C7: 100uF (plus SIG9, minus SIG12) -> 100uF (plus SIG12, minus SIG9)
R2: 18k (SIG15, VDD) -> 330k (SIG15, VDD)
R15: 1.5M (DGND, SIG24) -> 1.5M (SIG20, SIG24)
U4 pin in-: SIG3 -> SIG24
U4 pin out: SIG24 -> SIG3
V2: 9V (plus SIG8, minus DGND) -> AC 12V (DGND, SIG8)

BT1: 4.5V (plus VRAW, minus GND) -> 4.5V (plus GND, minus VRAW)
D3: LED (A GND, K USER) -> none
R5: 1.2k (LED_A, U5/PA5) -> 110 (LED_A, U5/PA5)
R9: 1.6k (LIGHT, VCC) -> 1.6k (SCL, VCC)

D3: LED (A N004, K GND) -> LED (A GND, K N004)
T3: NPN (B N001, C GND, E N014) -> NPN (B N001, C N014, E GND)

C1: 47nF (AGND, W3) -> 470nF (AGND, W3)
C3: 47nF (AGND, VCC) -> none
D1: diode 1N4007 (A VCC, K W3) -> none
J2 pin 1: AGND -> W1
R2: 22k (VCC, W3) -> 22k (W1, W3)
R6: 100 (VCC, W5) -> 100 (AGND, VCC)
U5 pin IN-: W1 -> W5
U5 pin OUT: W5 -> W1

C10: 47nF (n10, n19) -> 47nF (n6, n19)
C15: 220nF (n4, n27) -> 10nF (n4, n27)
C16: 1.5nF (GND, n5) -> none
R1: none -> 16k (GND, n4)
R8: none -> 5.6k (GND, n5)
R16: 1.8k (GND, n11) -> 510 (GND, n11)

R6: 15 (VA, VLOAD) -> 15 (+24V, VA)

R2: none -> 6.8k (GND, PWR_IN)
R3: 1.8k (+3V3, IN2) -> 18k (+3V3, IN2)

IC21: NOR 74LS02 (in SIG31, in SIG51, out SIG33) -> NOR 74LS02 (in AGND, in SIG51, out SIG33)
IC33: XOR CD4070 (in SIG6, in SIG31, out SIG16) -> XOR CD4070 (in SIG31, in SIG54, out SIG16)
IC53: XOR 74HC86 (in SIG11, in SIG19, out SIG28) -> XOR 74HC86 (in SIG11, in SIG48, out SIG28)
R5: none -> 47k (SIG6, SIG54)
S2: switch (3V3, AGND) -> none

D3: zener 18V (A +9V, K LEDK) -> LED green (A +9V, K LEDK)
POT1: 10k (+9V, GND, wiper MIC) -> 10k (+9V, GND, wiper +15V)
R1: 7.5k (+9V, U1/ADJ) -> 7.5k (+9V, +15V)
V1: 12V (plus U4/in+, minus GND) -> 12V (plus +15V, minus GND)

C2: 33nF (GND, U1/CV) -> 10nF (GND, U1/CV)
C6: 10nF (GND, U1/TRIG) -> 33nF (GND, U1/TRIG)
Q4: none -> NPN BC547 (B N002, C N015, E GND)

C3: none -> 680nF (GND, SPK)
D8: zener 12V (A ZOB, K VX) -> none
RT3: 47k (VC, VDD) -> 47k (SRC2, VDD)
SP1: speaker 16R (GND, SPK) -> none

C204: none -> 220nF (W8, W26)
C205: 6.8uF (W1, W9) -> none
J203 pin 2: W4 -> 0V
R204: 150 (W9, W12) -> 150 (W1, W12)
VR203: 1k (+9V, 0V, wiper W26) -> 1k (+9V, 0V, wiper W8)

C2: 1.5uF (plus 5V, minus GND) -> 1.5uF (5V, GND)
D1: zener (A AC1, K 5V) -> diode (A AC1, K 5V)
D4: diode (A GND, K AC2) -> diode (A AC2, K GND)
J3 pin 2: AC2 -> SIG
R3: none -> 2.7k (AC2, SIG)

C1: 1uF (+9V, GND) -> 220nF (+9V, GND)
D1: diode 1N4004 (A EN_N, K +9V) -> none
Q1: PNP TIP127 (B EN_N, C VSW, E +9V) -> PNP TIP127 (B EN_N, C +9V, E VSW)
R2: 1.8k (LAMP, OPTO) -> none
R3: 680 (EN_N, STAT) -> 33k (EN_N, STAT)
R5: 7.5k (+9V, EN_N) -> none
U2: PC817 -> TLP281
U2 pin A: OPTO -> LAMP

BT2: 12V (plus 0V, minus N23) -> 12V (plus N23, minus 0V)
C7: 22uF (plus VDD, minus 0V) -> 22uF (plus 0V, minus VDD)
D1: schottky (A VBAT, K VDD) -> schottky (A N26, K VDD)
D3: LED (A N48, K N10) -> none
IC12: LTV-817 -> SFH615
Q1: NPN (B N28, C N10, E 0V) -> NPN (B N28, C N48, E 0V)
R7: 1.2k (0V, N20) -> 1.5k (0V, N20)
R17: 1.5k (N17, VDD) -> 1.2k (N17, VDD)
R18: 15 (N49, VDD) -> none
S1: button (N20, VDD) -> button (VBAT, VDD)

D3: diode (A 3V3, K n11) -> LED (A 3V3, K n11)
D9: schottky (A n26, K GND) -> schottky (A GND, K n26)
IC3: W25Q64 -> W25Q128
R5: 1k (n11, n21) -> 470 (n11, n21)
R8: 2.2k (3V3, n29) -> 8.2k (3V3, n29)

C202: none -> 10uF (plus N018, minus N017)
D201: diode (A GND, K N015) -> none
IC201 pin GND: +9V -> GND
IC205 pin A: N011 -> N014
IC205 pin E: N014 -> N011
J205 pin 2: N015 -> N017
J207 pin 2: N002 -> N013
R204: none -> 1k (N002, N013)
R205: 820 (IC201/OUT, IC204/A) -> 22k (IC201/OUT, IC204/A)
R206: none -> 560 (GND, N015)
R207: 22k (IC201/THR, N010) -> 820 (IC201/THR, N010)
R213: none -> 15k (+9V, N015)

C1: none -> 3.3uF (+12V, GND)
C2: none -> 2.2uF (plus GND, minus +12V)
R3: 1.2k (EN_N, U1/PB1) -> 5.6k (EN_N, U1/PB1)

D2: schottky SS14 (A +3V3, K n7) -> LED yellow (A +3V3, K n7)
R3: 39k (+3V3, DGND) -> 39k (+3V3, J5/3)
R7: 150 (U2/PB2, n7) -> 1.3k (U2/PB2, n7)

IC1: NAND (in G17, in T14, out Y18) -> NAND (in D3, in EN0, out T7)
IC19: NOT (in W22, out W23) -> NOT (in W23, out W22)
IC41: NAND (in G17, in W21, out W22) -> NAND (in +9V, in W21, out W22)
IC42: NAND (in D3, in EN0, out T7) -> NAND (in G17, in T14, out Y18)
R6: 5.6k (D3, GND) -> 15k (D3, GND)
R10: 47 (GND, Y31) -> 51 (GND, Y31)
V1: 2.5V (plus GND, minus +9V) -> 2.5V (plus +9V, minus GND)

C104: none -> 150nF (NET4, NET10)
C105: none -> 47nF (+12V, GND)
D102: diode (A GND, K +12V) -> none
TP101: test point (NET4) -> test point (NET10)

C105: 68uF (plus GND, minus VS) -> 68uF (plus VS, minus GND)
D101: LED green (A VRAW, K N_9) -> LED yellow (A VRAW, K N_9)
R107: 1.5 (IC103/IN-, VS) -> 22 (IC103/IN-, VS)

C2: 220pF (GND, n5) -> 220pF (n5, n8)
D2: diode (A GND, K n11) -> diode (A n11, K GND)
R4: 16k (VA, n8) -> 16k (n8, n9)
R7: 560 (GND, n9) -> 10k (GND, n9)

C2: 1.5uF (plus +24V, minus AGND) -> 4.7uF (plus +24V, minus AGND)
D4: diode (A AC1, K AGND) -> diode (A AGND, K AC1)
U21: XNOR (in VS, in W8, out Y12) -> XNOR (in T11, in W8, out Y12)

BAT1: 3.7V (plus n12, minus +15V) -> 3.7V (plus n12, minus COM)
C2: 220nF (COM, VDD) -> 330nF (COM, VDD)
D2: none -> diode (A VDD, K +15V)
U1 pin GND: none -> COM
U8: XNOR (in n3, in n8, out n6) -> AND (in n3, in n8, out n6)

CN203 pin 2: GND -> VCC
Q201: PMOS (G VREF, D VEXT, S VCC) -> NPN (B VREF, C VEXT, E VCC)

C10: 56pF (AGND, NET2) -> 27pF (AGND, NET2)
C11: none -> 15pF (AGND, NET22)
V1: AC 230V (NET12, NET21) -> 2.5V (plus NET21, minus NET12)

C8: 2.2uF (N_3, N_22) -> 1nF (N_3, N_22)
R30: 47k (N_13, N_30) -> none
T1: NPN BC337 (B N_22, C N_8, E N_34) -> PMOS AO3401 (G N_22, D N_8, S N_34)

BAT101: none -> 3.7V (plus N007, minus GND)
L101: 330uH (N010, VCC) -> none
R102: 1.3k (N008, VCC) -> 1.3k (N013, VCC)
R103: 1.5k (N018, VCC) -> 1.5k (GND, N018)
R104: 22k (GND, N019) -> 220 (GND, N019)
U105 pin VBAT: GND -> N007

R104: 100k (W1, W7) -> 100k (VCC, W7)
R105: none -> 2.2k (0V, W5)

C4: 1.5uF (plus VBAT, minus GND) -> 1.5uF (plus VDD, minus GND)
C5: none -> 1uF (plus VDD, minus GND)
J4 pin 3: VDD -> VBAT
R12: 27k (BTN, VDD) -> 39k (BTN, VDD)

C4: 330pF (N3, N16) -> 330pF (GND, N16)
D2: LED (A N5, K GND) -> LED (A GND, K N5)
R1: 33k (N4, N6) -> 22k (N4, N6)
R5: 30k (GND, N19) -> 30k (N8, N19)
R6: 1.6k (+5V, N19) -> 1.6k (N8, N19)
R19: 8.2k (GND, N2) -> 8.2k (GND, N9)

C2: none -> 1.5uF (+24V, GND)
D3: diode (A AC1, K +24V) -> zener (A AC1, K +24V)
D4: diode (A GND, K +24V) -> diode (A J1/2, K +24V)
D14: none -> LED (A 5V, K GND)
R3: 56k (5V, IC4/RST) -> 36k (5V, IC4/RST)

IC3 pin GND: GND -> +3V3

☆ ☆ ☆ ☆ ☆

# Required work:
Starting with the first line of the entries and ending with the line that has "V2: 9V (plus", copy each line exactly and add nothing.

# Solved exercise:
C7: 100uF (plus SIG9, minus SIG12) -> 100uF (plus SIG12, minus SIG9)
R2: 18k (SIG15, VDD) -> 330k (SIG15, VDD)
R15: 1.5M (DGND, SIG24) -> 1.5M (SIG20, SIG24)
U4 pin in-: SIG3 -> SIG24
U4 pin out: SIG24 -> SIG3
V2: 9V (plus SIG8, minus DGND) -> AC 12V (DGND, SIG8)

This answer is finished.